About this exercise: Reproduce the data verbatim, starting at the line that contains "You are a medical" and ending at the end of the data.

Records shown:
# # #
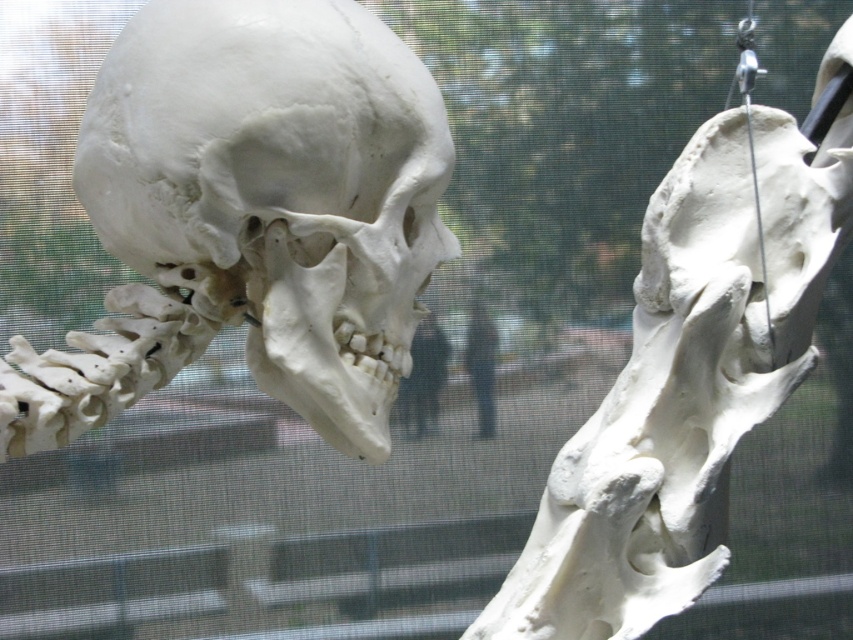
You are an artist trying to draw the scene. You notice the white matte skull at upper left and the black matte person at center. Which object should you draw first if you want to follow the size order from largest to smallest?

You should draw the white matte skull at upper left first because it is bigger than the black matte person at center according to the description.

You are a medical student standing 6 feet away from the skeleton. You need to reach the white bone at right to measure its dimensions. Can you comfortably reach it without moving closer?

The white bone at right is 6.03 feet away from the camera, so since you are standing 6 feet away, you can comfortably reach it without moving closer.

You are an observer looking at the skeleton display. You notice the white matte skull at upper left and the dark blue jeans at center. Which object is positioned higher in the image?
# # #
Your response:
You are a medical student standing 6 feet away from the skeleton. You need to reach the white bone at right to measure its dimensions. Can you comfortably reach it without moving closer?

The white bone at right is 6.03 feet away from the camera, so since you are standing 6 feet away, you can comfortably reach it without moving closer.

You are an observer looking at the skeleton display. You notice the white matte skull at upper left and the dark blue jeans at center. Which object is positioned higher in the image?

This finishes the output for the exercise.